* _EXERCISE BRIEF_
Update everything in the material from the line containing "brown L-shape: moved 21 px left, 58 px up" down to the line containing "pink semicircle: rotated 81 degrees clockwise", replacing "pink" with "magenta" and leaving all else unchanged. Give back only those lines.

**** SUPPLIED RECORDS ****

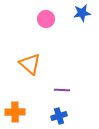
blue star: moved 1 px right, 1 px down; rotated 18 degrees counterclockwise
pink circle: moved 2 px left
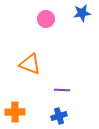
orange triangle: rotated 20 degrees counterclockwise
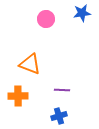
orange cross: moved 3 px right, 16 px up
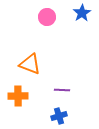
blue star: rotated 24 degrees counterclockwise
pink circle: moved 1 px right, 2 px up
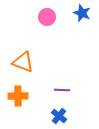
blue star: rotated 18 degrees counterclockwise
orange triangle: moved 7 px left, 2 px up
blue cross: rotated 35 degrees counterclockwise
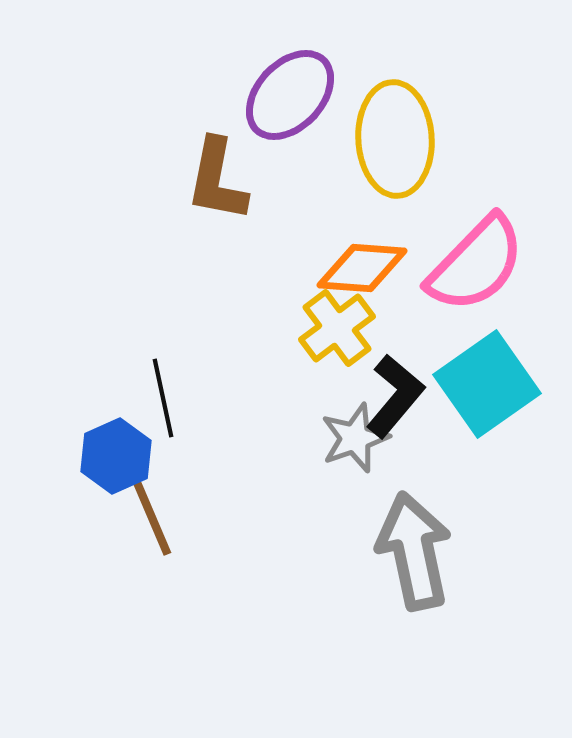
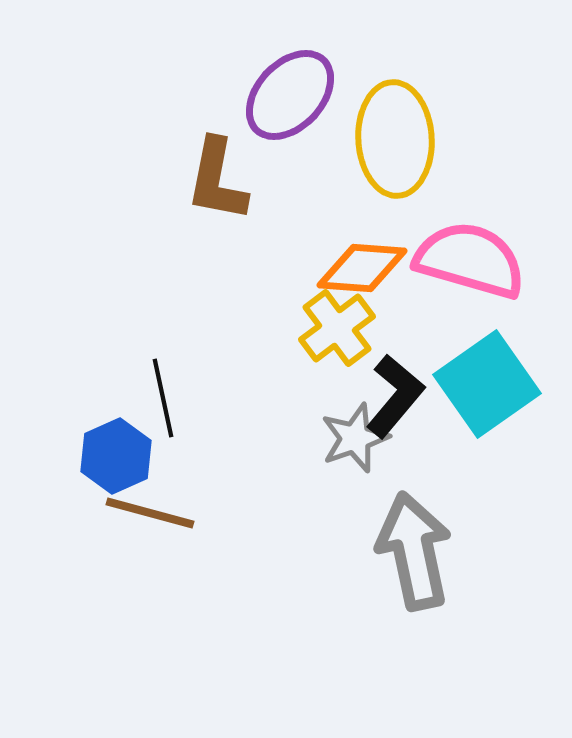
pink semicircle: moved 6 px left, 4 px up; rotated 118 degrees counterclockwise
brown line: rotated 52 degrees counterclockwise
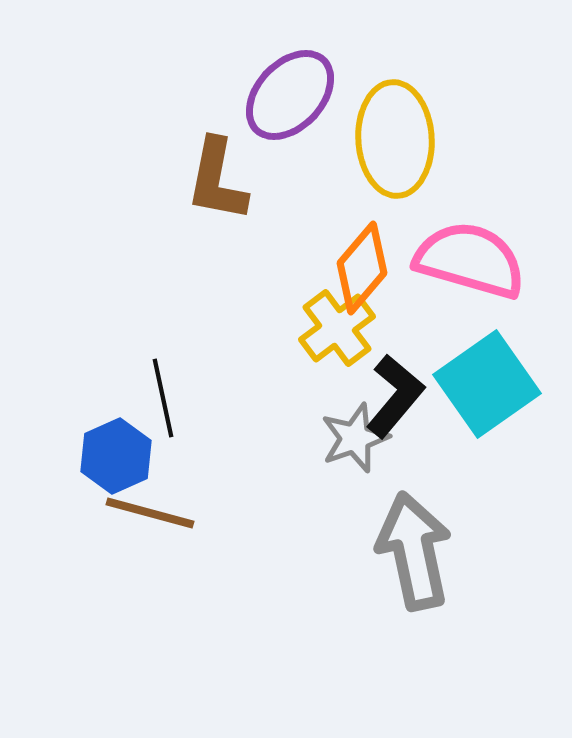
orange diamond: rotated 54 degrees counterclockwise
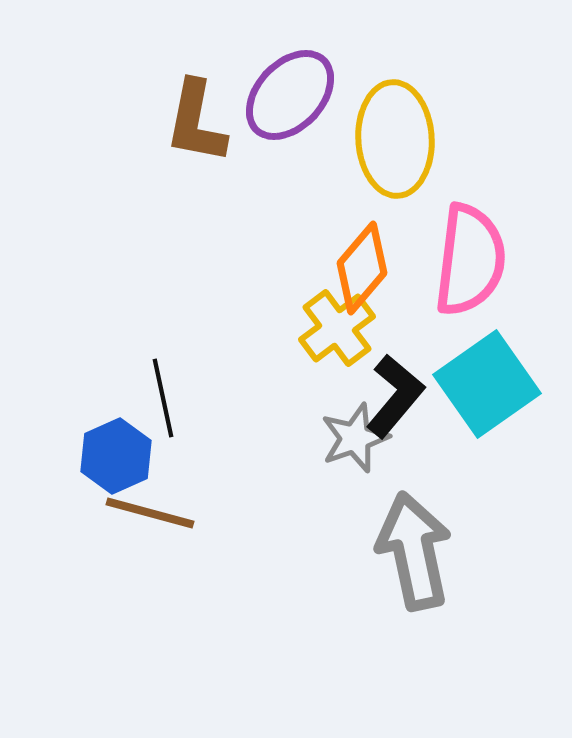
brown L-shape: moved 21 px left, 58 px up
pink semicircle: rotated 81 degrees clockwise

****
**** SUPPLIED RECORDS ****

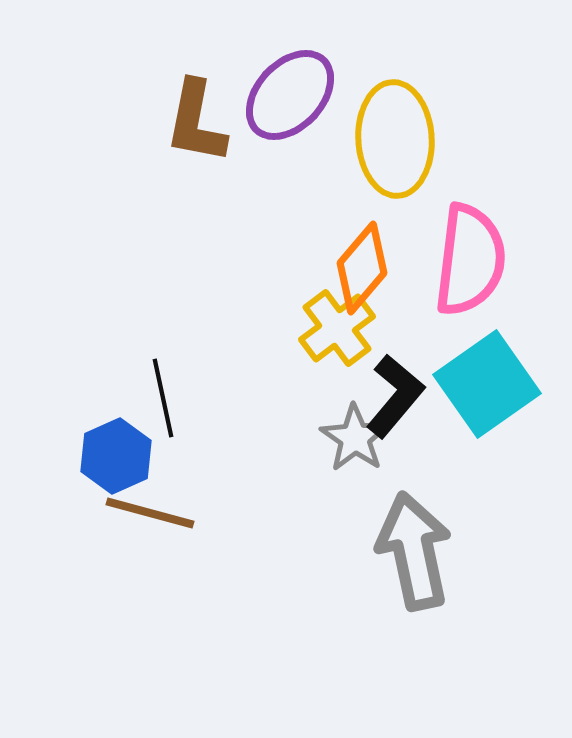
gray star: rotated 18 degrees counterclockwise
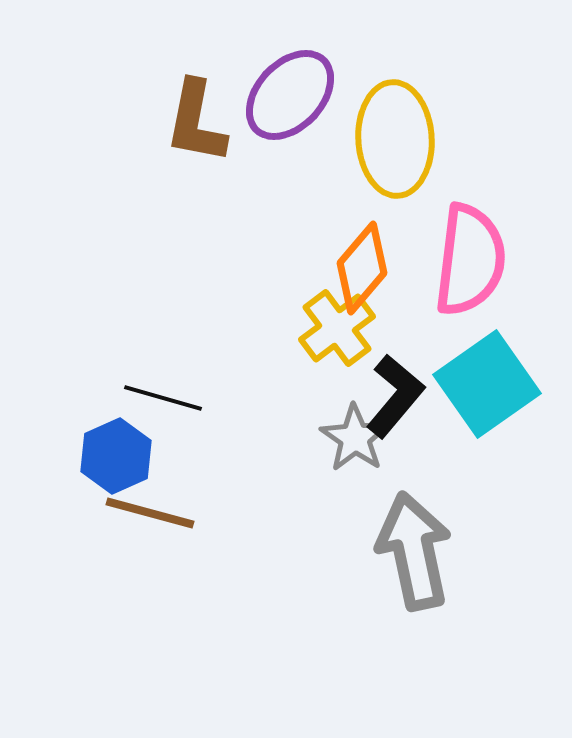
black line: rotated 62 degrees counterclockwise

****
**** SUPPLIED RECORDS ****

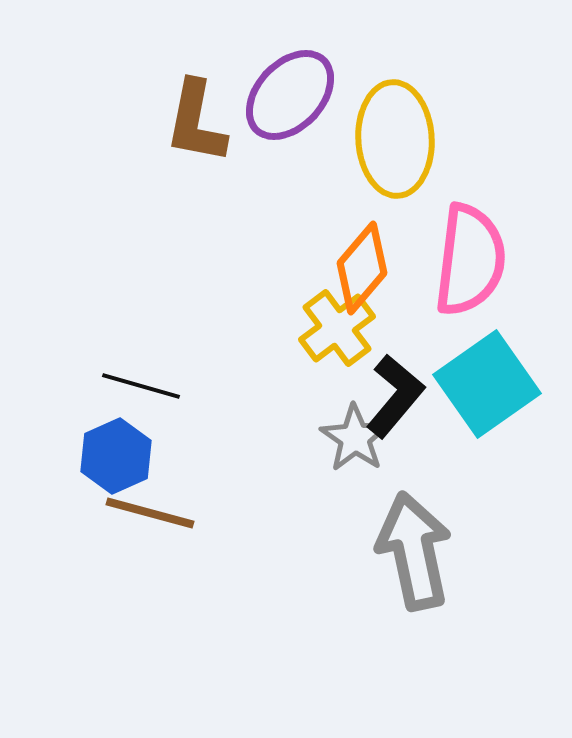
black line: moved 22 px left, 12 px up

****

* _TASK RESULT_
brown L-shape: moved 21 px left, 58 px up
magenta semicircle: rotated 81 degrees clockwise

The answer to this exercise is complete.